# Exercise goal
Beginning with the line that has "building: none -> [106,84,165,206]", write out each line down to the end of the records below exactly, and include no pictures.

(Building change records)
..........
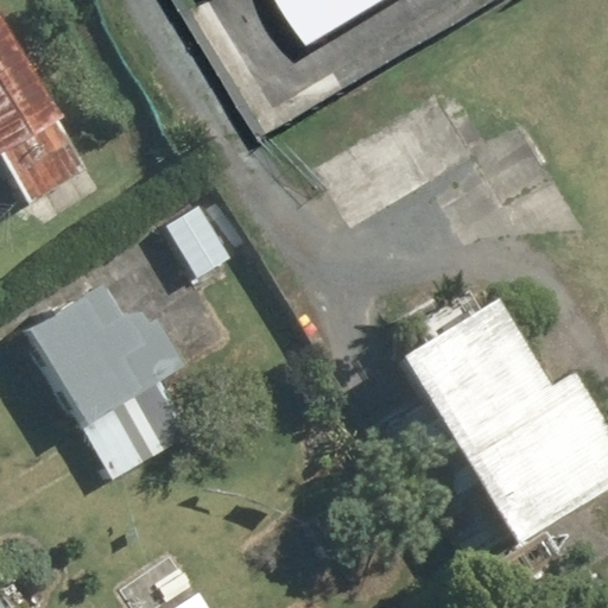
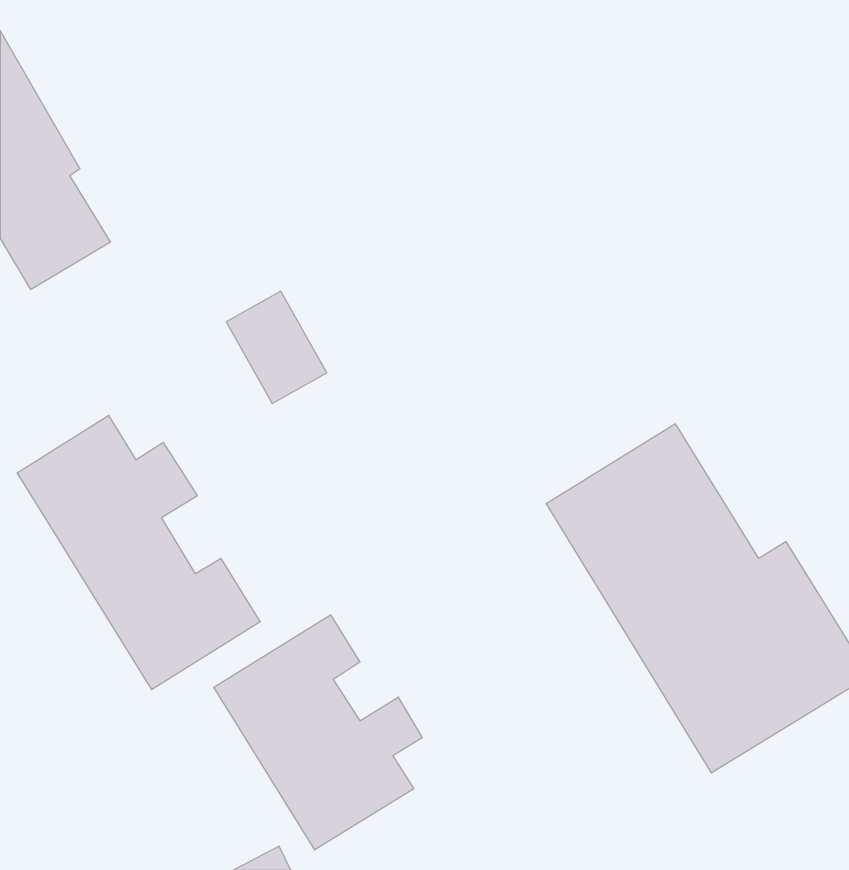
building: none -> [214,615,422,850]

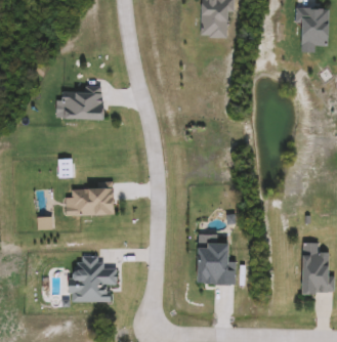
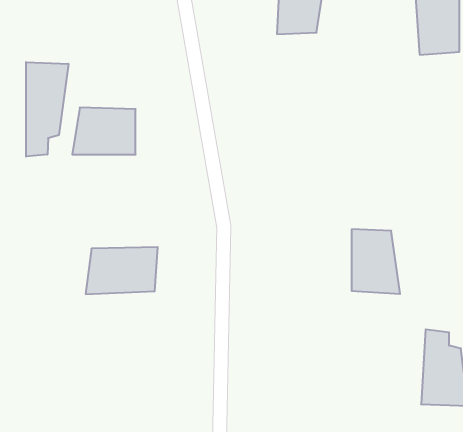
building: none -> [26,62,68,157]
building: [199,240,233,285] -> [352,229,400,294]
building: [67,256,118,297] -> none

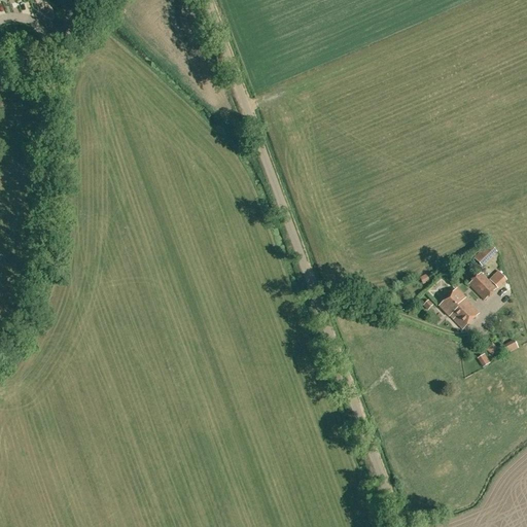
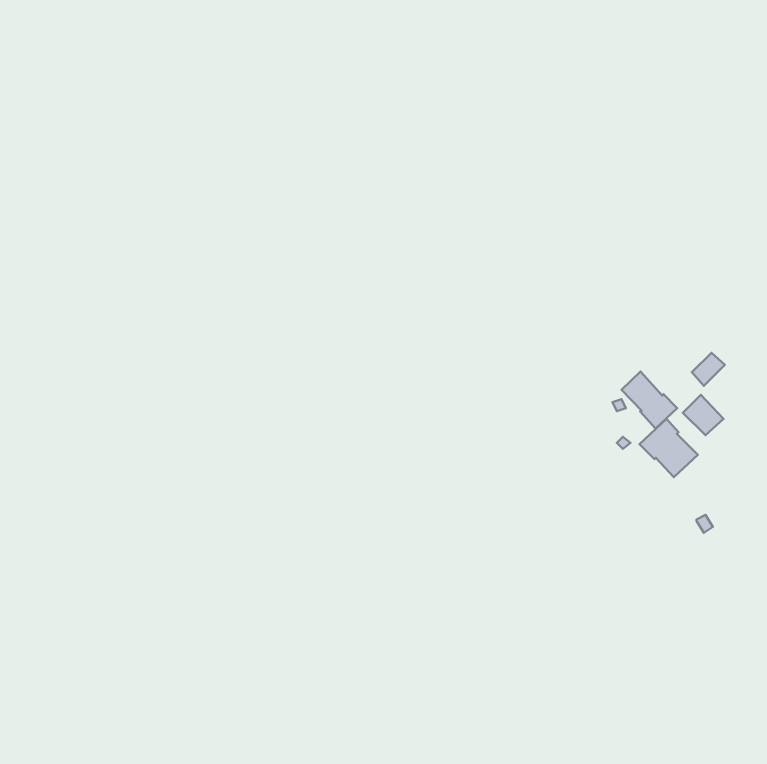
building: none -> [622,372,677,429]

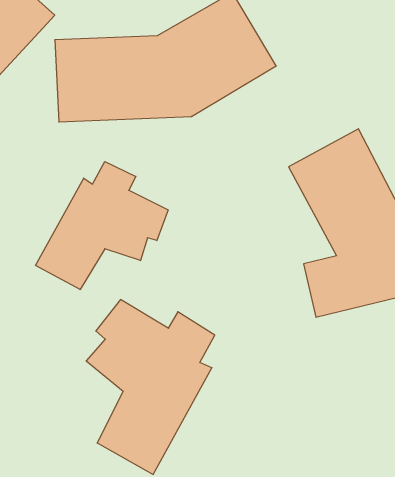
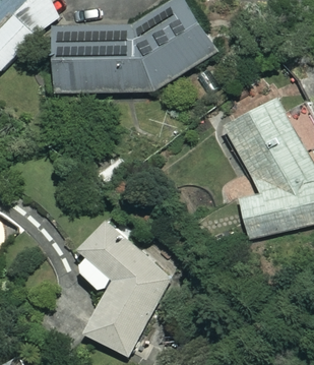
building: [36,162,168,290] -> none

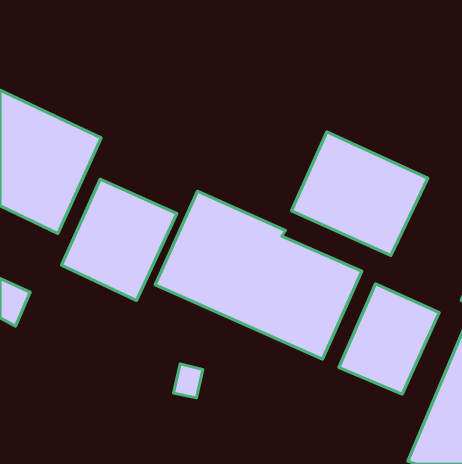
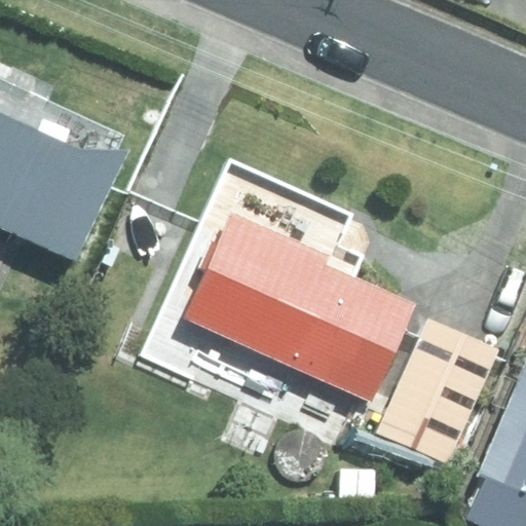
building: [292,132,428,255] -> none
building: [62,179,177,301] -> none

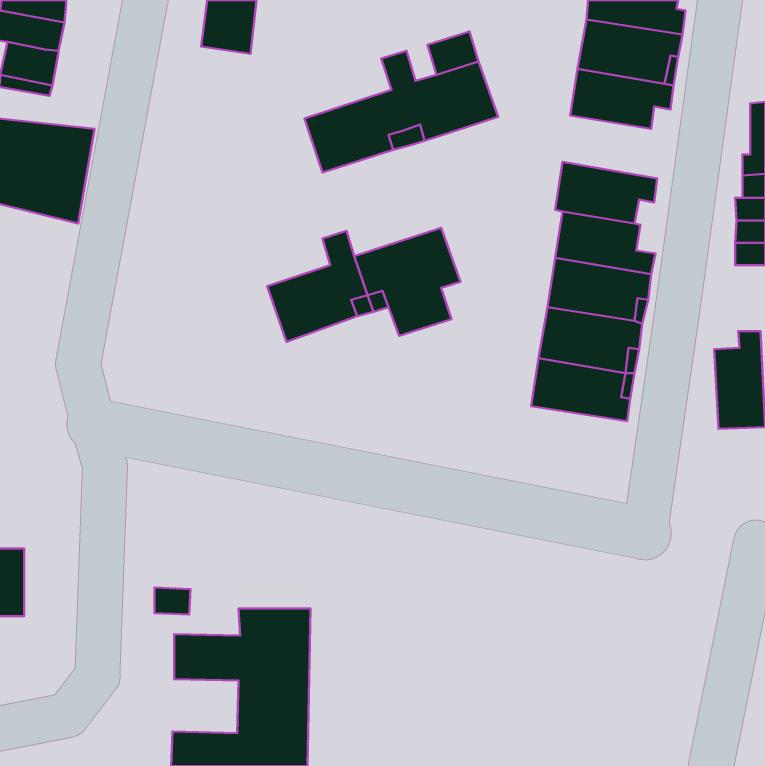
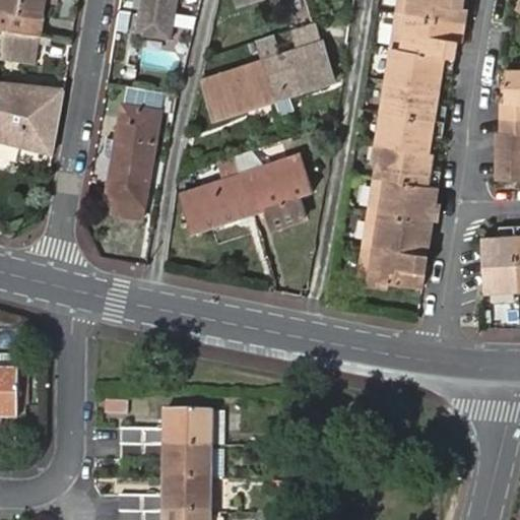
building: none -> [381,78,448,121]
building: none -> [106,84,165,206]

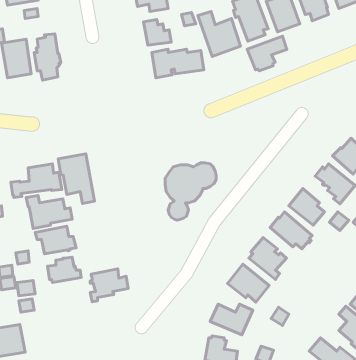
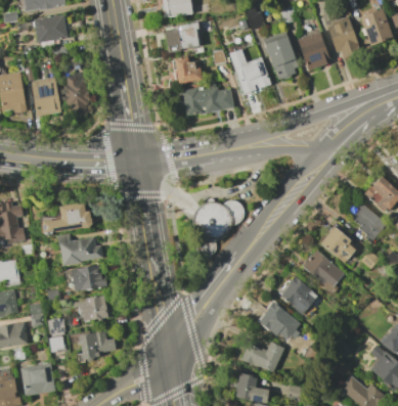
building: [247,36,287,71] -> none
building: [58,154,94,204] -> none
building: [90,269,128,302] -> [77,330,115,363]

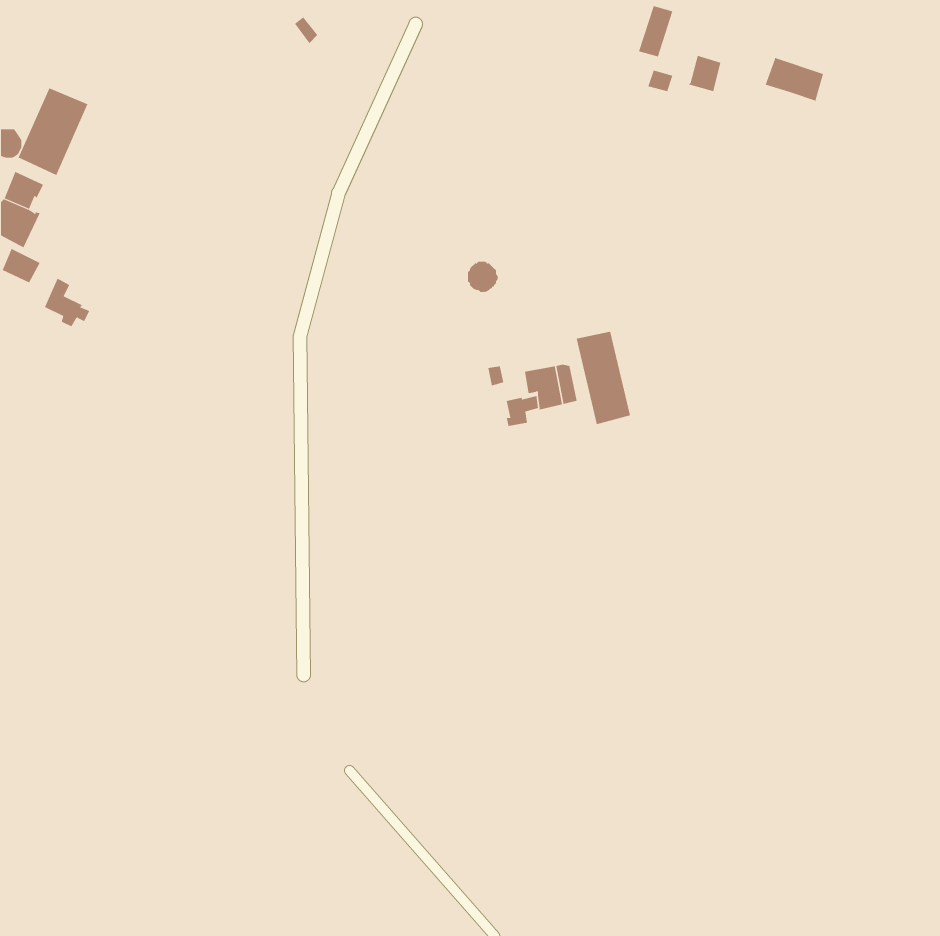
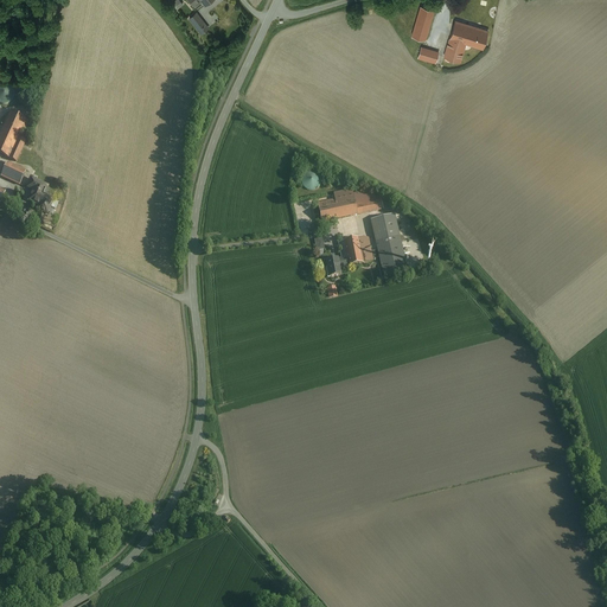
building: [765,57,824,101] -> [449,18,487,46]
building: [18,88,88,176] -> none
building: none -> [318,187,383,221]

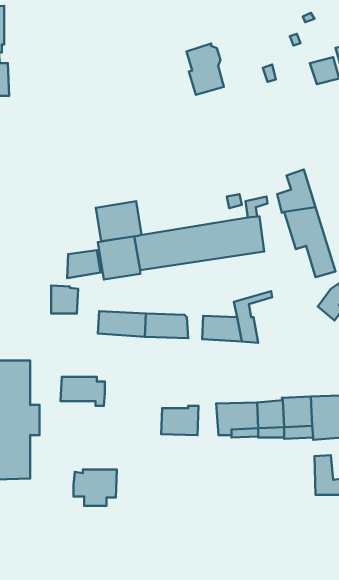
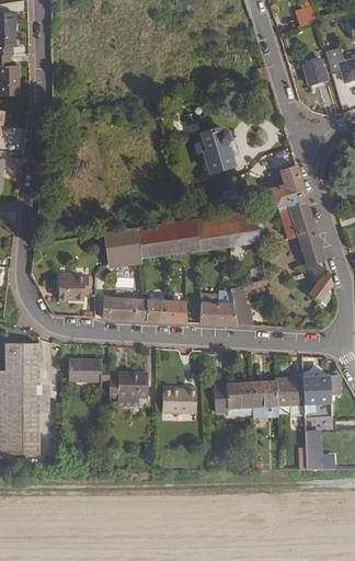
building: [186,43,224,95] -> [199,125,234,173]
building: [96,201,141,241] -> none
building: [67,250,100,278] -> none
building: [74,470,117,506] -> [107,371,148,405]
..........
# Response to this exercise
building: none -> [106,84,165,206]

building: [247,36,287,71] -> none
building: [58,154,94,204] -> none
building: [90,269,128,302] -> [77,330,115,363]

building: [765,57,824,101] -> [449,18,487,46]
building: [18,88,88,176] -> none
building: none -> [318,187,383,221]

building: [186,43,224,95] -> [199,125,234,173]
building: [96,201,141,241] -> none
building: [67,250,100,278] -> none
building: [74,470,117,506] -> [107,371,148,405]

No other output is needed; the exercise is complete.